§ **Task directions**
Extract the complete data exactly as given.

......

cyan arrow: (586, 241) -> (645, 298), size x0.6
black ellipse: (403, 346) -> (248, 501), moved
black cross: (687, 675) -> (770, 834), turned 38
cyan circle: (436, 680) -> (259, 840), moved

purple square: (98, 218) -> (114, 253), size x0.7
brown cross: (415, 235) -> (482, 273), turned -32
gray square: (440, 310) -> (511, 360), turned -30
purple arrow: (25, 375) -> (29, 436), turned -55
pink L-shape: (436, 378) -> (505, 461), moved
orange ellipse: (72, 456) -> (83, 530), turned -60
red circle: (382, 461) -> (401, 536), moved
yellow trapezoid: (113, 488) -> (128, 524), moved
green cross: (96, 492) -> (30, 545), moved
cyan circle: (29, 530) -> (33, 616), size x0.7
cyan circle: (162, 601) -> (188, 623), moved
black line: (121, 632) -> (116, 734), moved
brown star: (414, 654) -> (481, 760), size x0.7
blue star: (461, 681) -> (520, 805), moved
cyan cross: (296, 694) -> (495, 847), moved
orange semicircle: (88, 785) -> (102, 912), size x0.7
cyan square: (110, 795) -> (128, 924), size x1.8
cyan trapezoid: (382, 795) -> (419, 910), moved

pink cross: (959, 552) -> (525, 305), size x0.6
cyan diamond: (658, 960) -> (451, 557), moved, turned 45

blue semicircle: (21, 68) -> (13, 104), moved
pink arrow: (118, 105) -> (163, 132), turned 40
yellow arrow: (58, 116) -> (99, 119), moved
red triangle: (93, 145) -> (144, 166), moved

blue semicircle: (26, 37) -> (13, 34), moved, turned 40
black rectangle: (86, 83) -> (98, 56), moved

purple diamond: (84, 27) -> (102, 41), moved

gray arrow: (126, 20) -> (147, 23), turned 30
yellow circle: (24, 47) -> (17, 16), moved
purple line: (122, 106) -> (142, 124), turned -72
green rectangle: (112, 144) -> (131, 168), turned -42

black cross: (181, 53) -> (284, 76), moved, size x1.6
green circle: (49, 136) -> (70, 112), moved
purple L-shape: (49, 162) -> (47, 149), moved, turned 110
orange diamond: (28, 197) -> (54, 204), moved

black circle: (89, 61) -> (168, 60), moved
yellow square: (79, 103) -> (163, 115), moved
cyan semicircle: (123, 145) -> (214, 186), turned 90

......

§ **Answer area**
cyan arrow: (586, 241) -> (645, 298), size x0.6
black ellipse: (403, 346) -> (248, 501), moved
black cross: (687, 675) -> (770, 834), turned 38
cyan circle: (436, 680) -> (259, 840), moved

purple square: (98, 218) -> (114, 253), size x0.7
brown cross: (415, 235) -> (482, 273), turned -32
gray square: (440, 310) -> (511, 360), turned -30
purple arrow: (25, 375) -> (29, 436), turned -55
pink L-shape: (436, 378) -> (505, 461), moved
orange ellipse: (72, 456) -> (83, 530), turned -60
red circle: (382, 461) -> (401, 536), moved
yellow trapezoid: (113, 488) -> (128, 524), moved
green cross: (96, 492) -> (30, 545), moved
cyan circle: (29, 530) -> (33, 616), size x0.7
cyan circle: (162, 601) -> (188, 623), moved
black line: (121, 632) -> (116, 734), moved
brown star: (414, 654) -> (481, 760), size x0.7
blue star: (461, 681) -> (520, 805), moved
cyan cross: (296, 694) -> (495, 847), moved
orange semicircle: (88, 785) -> (102, 912), size x0.7
cyan square: (110, 795) -> (128, 924), size x1.8
cyan trapezoid: (382, 795) -> (419, 910), moved

pink cross: (959, 552) -> (525, 305), size x0.6
cyan diamond: (658, 960) -> (451, 557), moved, turned 45

blue semicircle: (21, 68) -> (13, 104), moved
pink arrow: (118, 105) -> (163, 132), turned 40
yellow arrow: (58, 116) -> (99, 119), moved
red triangle: (93, 145) -> (144, 166), moved

blue semicircle: (26, 37) -> (13, 34), moved, turned 40
black rectangle: (86, 83) -> (98, 56), moved

purple diamond: (84, 27) -> (102, 41), moved

gray arrow: (126, 20) -> (147, 23), turned 30
yellow circle: (24, 47) -> (17, 16), moved
purple line: (122, 106) -> (142, 124), turned -72
green rectangle: (112, 144) -> (131, 168), turned -42

black cross: (181, 53) -> (284, 76), moved, size x1.6
green circle: (49, 136) -> (70, 112), moved
purple L-shape: (49, 162) -> (47, 149), moved, turned 110
orange diamond: (28, 197) -> (54, 204), moved

black circle: (89, 61) -> (168, 60), moved
yellow square: (79, 103) -> (163, 115), moved
cyan semicircle: (123, 145) -> (214, 186), turned 90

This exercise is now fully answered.